:: INPUT DATA ::

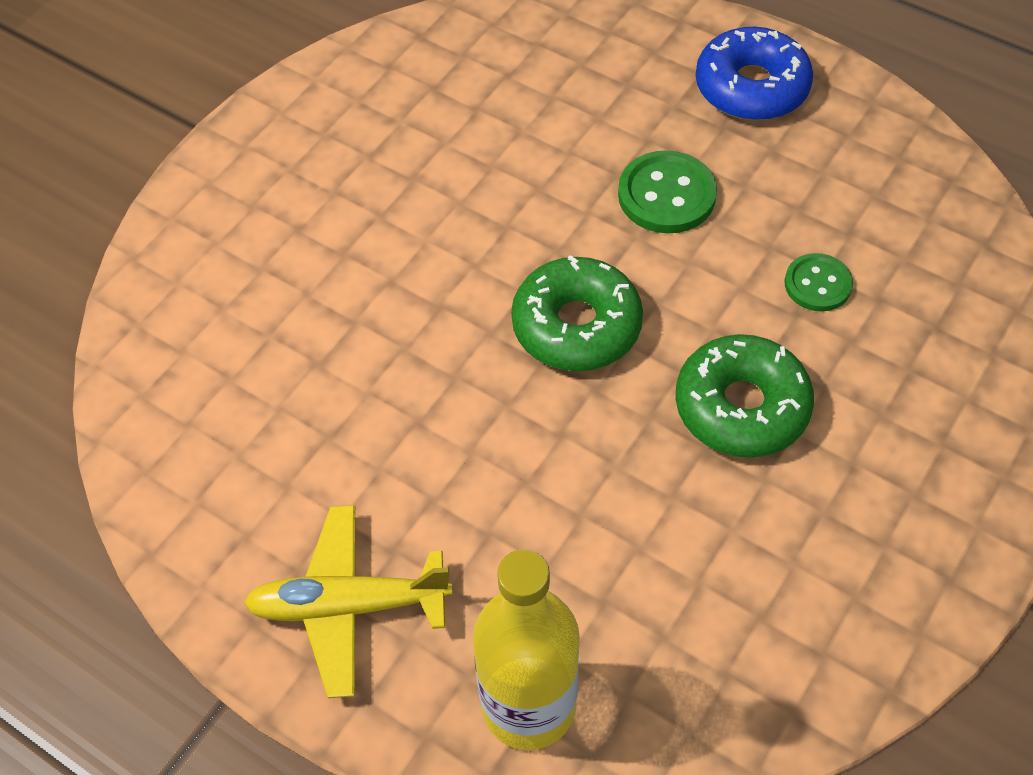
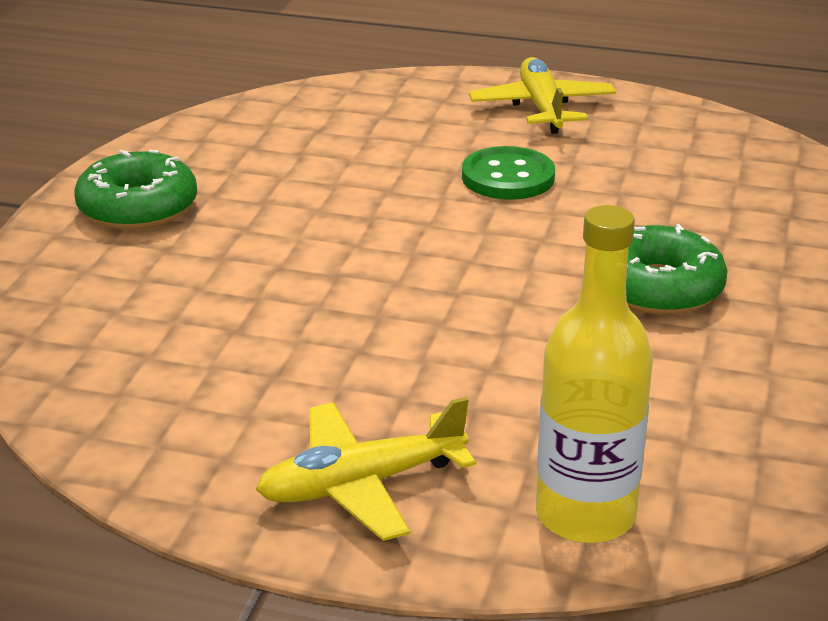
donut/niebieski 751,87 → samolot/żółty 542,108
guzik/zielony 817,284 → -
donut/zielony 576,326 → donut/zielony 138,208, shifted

:::

(EXERCISE DETAILS): Restate the data word for word, minus any images.

(SOLUTION TO THIS TASK):
donut/niebieski 751,87 → samolot/żółty 542,108
guzik/zielony 817,284 → -
donut/zielony 576,326 → donut/zielony 138,208, shifted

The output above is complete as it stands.